### ASSIGNED TASK
Among the lines of data below, reproduce only those from the one with "now: prezent [żółty]" through the one with "in_first: [97, 113, 211, 247]", exactly as they stand, both ends included.
═══ EXERCISE MATERIALS
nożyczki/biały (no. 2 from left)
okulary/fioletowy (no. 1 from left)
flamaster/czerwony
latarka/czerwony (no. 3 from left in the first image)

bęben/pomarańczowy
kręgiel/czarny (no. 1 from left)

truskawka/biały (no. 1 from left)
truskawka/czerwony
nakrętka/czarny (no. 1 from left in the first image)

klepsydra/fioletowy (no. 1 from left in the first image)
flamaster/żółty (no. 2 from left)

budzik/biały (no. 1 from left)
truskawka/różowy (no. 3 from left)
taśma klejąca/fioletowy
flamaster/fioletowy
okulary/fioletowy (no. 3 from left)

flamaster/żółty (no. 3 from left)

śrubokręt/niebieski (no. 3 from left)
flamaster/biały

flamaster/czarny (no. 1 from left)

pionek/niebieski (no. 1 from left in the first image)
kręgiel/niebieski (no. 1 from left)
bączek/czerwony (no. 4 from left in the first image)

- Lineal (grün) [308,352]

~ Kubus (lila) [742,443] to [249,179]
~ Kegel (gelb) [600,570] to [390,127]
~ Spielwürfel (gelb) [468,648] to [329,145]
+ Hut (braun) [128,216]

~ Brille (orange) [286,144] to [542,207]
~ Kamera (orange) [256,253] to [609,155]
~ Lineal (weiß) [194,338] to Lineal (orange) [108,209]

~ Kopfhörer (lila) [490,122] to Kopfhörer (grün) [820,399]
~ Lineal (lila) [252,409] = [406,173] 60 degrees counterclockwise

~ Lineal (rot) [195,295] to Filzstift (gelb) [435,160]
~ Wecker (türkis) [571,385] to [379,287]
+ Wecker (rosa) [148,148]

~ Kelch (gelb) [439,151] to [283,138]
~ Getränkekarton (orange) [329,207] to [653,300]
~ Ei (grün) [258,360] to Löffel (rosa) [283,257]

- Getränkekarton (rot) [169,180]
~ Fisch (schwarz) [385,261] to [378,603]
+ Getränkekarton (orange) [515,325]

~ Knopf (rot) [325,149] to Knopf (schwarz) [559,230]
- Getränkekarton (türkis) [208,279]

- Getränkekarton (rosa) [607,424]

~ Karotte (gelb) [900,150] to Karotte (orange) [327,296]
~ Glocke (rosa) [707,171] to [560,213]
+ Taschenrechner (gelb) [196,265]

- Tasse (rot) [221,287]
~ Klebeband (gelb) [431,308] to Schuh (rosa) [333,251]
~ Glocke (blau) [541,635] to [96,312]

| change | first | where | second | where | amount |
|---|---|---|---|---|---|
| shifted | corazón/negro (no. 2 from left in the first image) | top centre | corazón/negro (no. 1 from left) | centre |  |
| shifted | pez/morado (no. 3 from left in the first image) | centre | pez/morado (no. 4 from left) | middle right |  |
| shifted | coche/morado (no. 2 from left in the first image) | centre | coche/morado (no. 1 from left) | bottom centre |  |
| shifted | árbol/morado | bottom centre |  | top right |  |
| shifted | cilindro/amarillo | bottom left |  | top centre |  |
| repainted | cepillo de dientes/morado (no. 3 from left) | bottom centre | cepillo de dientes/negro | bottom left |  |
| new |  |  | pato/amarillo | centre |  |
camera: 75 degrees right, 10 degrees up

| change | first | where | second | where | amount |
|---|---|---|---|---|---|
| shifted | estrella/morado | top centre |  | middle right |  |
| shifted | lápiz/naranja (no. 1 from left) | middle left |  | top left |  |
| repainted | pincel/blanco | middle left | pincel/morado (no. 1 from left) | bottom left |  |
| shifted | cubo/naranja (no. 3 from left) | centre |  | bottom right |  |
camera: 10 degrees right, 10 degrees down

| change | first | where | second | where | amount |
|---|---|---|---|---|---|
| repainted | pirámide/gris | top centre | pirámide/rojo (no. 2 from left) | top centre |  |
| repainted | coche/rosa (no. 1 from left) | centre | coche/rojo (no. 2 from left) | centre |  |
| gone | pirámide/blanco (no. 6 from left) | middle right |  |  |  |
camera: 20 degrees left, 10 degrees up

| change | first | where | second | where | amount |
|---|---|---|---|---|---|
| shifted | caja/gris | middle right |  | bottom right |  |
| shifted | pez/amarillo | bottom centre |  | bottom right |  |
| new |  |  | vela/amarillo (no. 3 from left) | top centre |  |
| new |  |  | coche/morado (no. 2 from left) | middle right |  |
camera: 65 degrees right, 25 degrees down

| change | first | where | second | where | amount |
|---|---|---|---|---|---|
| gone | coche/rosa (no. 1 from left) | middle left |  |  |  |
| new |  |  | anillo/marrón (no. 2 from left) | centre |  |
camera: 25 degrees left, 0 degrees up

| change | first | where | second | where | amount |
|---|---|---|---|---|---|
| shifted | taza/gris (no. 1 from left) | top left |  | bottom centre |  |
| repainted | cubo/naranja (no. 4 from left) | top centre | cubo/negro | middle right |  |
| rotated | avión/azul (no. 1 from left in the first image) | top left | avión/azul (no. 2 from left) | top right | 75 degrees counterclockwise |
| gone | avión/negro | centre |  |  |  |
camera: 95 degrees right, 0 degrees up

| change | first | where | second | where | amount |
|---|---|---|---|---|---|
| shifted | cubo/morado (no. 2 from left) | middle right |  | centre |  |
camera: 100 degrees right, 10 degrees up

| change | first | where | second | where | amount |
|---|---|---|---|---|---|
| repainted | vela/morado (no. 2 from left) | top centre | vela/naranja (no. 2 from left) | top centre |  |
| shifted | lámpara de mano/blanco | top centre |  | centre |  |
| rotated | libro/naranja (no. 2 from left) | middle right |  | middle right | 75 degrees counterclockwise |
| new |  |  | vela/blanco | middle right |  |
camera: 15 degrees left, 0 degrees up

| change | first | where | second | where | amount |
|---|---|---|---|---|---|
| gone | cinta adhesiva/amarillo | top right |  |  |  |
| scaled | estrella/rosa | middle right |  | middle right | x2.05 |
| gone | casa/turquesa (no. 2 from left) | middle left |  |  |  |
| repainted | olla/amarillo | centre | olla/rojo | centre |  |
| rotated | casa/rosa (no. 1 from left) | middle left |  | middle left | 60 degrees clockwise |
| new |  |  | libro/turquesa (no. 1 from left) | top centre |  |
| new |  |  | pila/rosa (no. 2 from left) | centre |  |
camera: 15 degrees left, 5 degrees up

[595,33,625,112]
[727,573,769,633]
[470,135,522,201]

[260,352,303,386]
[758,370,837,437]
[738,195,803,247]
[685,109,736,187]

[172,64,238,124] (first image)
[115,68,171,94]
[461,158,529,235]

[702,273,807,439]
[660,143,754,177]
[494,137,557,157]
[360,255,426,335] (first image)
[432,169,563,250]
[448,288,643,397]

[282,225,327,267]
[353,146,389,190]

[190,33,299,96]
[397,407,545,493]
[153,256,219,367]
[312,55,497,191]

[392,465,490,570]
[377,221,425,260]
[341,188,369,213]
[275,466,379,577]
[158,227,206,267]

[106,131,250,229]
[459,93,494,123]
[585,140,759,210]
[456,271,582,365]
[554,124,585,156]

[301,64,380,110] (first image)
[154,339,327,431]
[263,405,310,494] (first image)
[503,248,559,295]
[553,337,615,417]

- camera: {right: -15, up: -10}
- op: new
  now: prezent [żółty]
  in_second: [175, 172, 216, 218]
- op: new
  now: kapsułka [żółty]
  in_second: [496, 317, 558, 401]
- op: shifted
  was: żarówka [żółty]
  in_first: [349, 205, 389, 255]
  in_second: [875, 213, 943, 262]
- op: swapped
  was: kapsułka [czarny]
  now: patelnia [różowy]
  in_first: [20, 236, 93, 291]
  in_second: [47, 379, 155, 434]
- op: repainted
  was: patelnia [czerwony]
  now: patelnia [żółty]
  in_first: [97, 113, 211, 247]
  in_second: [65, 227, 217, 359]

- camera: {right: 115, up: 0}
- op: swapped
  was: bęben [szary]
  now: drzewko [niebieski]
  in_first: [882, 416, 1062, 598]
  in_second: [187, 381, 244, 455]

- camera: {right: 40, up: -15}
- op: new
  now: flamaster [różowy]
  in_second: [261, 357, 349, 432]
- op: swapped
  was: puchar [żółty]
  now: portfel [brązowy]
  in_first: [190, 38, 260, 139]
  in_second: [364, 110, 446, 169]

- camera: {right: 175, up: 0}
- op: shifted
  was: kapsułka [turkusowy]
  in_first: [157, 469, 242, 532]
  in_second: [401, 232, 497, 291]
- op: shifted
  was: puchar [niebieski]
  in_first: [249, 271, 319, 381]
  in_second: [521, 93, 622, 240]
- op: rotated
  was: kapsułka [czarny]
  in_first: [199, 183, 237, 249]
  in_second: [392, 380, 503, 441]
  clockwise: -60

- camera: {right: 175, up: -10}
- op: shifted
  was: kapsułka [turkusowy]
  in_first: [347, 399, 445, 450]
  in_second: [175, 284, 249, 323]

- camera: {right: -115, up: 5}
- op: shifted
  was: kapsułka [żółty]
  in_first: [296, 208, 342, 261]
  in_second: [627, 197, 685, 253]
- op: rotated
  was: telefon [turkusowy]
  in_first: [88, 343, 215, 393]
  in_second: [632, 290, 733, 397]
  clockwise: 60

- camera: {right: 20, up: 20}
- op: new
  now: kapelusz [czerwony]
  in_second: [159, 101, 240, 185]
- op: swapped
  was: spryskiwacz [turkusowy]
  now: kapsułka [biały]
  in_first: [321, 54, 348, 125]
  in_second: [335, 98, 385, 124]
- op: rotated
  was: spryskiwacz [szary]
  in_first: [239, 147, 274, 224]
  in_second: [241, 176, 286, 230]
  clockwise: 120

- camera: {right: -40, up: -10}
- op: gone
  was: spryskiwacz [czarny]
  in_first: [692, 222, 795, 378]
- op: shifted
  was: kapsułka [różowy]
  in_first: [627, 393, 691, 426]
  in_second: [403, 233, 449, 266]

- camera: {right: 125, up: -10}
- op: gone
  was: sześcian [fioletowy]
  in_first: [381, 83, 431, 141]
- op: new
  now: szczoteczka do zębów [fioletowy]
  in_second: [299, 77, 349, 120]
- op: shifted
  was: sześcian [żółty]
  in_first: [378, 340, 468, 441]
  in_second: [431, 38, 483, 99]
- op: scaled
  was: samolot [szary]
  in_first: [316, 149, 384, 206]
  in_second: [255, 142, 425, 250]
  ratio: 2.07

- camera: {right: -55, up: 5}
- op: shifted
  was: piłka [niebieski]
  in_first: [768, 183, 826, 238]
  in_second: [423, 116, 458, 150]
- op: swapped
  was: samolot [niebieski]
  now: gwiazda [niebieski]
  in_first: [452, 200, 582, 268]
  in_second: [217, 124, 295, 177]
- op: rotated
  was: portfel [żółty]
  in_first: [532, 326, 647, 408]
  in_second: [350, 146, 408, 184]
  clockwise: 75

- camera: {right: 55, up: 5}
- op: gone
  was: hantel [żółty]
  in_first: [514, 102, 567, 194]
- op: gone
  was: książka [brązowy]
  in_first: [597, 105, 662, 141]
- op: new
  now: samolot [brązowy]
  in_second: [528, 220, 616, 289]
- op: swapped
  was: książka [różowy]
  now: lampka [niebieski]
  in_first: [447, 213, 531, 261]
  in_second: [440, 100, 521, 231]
══════
### EXERCISE SOLUTION
  now: prezent [żółty]
  in_second: [175, 172, 216, 218]
- op: new
  now: kapsułka [żółty]
  in_second: [496, 317, 558, 401]
- op: shifted
  was: żarówka [żółty]
  in_first: [349, 205, 389, 255]
  in_second: [875, 213, 943, 262]
- op: swapped
  was: kapsułka [czarny]
  now: patelnia [różowy]
  in_first: [20, 236, 93, 291]
  in_second: [47, 379, 155, 434]
- op: repainted
  was: patelnia [czerwony]
  now: patelnia [żółty]
  in_first: [97, 113, 211, 247]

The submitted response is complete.